Written task
Scan the records beneath this line for the line holding "orange robot: [410,71,455,143]" and the line holding "orange shoe: [160,155,225,192]", then transcribe exactly those two and all lines between.
****************************************
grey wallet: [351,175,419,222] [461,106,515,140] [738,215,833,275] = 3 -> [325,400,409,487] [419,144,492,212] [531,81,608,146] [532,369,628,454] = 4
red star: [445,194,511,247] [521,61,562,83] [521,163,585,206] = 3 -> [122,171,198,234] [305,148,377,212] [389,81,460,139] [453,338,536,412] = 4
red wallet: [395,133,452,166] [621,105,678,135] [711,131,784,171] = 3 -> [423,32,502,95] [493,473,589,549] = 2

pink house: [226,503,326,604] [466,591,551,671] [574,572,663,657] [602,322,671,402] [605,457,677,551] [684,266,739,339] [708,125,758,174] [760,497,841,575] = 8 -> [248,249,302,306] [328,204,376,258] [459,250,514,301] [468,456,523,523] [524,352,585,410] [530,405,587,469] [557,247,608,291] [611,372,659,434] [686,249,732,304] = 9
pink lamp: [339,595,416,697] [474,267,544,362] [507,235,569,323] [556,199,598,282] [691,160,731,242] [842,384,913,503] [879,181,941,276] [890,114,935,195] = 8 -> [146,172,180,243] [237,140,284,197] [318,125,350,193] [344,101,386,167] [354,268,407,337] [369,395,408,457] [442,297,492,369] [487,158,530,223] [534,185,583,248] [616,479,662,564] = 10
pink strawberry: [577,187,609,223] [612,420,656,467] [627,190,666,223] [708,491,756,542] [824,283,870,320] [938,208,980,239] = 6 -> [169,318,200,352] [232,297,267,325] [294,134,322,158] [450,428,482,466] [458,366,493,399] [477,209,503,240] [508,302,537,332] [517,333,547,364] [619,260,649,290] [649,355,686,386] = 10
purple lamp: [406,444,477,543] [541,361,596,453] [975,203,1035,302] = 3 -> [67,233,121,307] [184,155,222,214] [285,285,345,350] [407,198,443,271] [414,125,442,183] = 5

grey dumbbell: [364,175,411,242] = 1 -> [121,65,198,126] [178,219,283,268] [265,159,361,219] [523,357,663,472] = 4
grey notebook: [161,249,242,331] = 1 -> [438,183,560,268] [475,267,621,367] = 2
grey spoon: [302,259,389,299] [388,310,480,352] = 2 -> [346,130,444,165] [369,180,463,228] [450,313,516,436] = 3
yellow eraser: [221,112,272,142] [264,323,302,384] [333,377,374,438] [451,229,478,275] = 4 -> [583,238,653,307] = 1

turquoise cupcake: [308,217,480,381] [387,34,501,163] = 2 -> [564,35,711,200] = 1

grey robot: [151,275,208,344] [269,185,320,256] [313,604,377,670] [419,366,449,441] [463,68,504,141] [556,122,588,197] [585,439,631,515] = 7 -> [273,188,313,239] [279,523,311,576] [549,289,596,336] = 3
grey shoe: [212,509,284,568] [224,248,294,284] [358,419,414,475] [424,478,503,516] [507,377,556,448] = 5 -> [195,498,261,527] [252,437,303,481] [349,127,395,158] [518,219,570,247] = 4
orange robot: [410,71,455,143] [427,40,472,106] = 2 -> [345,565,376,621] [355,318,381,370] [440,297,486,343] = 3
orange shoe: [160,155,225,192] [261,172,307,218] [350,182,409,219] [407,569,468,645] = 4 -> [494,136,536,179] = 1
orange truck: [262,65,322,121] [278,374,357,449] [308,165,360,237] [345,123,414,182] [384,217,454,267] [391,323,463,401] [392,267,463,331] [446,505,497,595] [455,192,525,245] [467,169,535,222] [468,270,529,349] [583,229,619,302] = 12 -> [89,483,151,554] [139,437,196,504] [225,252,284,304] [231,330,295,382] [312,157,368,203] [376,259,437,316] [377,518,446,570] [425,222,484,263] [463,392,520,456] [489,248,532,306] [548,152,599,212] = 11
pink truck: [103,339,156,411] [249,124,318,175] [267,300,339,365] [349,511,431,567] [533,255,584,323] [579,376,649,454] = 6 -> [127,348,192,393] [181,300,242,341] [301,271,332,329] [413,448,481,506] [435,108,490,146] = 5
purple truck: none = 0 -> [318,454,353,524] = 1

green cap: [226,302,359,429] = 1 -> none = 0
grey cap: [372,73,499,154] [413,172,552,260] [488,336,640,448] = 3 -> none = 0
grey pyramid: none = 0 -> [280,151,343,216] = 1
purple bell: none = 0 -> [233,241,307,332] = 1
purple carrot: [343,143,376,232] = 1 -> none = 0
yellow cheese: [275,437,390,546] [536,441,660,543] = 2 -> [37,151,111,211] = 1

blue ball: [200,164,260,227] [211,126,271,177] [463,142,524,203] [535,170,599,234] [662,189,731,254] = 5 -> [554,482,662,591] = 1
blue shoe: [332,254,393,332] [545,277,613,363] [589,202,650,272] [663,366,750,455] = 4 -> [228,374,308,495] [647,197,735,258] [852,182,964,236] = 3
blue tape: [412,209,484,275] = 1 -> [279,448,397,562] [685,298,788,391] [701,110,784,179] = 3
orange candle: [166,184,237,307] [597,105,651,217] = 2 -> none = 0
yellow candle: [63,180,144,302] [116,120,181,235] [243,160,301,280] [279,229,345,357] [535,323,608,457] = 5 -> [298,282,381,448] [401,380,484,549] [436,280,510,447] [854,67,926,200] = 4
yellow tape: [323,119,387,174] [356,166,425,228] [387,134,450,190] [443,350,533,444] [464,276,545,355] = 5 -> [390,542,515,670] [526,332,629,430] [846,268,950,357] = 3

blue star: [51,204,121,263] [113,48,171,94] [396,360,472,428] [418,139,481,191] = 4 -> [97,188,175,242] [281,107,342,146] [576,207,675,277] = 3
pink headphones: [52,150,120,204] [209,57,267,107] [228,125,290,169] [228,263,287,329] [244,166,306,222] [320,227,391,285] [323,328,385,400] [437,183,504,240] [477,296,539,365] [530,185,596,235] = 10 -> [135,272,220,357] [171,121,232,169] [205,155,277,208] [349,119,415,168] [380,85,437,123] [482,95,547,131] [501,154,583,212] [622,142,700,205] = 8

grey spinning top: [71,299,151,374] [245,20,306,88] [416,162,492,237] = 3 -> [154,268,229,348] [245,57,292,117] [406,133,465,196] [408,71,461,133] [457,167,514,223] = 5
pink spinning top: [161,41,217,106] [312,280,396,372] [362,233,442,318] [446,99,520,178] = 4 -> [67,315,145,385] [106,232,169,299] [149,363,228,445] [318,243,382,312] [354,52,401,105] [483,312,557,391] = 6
****************************************
Solution to the exercise
orange robot: [410,71,455,143] [427,40,472,106] = 2 -> [345,565,376,621] [355,318,381,370] [440,297,486,343] = 3
orange shoe: [160,155,225,192] [261,172,307,218] [350,182,409,219] [407,569,468,645] = 4 -> [494,136,536,179] = 1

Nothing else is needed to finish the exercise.